Required work ::
Your job is to set down the stretch of entries that opens with the line containing "none -> red brick G1 level 1" and closes with the line containing "orange tile H10". Keep both end lines, copy each exactly, and add nothing.

Object transformation records ::
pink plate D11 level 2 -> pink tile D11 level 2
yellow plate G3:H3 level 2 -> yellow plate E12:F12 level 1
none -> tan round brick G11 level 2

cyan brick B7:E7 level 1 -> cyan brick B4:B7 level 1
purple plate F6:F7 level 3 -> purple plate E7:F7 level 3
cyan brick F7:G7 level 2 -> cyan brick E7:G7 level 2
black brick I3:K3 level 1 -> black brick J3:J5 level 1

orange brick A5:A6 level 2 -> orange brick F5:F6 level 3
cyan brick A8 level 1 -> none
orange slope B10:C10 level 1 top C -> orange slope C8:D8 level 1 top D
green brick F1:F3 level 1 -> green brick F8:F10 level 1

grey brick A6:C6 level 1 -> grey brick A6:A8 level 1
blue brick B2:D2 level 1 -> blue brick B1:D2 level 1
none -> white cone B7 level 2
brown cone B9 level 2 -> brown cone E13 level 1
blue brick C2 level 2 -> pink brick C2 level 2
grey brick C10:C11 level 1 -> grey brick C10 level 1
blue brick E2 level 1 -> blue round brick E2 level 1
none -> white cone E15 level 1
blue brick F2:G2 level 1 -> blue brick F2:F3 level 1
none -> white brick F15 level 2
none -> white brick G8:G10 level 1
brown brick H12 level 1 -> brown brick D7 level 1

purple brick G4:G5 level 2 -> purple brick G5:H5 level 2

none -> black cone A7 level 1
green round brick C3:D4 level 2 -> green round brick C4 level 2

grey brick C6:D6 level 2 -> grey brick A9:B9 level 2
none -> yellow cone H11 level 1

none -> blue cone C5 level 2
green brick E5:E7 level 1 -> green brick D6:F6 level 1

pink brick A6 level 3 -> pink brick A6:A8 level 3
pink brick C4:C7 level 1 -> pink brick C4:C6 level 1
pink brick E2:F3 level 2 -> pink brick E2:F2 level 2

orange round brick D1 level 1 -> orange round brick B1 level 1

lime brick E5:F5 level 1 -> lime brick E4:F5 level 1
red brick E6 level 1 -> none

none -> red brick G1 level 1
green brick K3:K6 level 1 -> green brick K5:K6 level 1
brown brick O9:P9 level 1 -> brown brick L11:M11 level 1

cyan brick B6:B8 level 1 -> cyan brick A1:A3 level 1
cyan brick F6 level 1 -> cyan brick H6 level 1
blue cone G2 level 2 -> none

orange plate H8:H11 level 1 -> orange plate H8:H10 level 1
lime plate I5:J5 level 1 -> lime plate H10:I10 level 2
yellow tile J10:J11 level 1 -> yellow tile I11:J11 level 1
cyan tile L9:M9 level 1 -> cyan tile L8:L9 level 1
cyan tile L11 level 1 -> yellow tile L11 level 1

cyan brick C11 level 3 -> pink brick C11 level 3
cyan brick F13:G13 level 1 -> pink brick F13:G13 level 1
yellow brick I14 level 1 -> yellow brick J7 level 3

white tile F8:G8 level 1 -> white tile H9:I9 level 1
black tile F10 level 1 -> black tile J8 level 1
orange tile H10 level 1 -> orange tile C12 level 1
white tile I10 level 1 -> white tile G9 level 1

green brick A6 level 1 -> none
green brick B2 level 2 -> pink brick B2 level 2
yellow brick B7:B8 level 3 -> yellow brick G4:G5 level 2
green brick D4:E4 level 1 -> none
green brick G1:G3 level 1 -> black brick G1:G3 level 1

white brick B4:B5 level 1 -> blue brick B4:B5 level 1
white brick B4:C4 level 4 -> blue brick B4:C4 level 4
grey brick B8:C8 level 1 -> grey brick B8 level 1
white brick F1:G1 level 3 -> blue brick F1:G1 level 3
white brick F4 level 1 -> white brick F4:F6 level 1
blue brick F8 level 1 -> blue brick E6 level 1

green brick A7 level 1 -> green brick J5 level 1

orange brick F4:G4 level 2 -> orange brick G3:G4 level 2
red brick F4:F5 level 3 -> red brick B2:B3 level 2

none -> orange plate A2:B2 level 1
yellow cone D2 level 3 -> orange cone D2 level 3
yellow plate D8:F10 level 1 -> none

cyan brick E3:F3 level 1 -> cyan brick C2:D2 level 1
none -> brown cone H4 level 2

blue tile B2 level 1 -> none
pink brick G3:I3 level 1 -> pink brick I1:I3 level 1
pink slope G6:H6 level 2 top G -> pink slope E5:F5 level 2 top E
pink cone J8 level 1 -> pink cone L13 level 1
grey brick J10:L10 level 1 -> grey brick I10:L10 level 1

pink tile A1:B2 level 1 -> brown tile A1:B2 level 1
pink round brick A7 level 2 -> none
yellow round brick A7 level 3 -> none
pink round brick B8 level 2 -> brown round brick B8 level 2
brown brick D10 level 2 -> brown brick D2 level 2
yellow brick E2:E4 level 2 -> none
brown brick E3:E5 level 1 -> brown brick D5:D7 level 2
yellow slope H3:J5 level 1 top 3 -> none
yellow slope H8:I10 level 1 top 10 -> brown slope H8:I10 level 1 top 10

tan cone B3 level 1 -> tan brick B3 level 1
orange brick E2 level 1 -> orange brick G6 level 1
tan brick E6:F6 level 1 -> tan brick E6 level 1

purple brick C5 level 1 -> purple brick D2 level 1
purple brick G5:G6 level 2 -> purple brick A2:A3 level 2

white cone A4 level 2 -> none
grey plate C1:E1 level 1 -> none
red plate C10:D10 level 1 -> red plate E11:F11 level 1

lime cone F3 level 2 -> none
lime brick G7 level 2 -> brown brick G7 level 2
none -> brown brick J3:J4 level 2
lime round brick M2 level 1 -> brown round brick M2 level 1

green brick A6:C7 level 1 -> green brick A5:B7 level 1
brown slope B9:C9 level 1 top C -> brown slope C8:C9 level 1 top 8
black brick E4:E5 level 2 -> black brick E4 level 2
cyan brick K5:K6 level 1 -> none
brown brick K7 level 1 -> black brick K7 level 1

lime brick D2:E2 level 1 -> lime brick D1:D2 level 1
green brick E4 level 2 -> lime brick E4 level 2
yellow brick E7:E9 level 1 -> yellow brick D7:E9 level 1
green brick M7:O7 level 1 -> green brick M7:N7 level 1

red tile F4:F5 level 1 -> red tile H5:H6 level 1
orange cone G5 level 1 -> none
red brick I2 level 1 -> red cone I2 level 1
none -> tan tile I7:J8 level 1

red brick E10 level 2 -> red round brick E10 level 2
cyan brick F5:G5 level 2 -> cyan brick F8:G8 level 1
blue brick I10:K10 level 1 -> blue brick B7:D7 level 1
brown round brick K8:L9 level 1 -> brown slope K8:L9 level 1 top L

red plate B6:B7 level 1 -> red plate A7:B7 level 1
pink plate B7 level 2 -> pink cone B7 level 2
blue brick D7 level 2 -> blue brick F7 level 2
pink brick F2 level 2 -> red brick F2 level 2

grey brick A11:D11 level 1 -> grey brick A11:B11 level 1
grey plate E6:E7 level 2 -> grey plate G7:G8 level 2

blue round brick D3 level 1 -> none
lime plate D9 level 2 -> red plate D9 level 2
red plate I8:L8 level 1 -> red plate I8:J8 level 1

Reply ::
none -> red brick G1 level 1
green brick K3:K6 level 1 -> green brick K5:K6 level 1
brown brick O9:P9 level 1 -> brown brick L11:M11 level 1

cyan brick B6:B8 level 1 -> cyan brick A1:A3 level 1
cyan brick F6 level 1 -> cyan brick H6 level 1
blue cone G2 level 2 -> none

orange plate H8:H11 level 1 -> orange plate H8:H10 level 1
lime plate I5:J5 level 1 -> lime plate H10:I10 level 2
yellow tile J10:J11 level 1 -> yellow tile I11:J11 level 1
cyan tile L9:M9 level 1 -> cyan tile L8:L9 level 1
cyan tile L11 level 1 -> yellow tile L11 level 1

cyan brick C11 level 3 -> pink brick C11 level 3
cyan brick F13:G13 level 1 -> pink brick F13:G13 level 1
yellow brick I14 level 1 -> yellow brick J7 level 3

white tile F8:G8 level 1 -> white tile H9:I9 level 1
black tile F10 level 1 -> black tile J8 level 1
orange tile H10 level 1 -> orange tile C12 level 1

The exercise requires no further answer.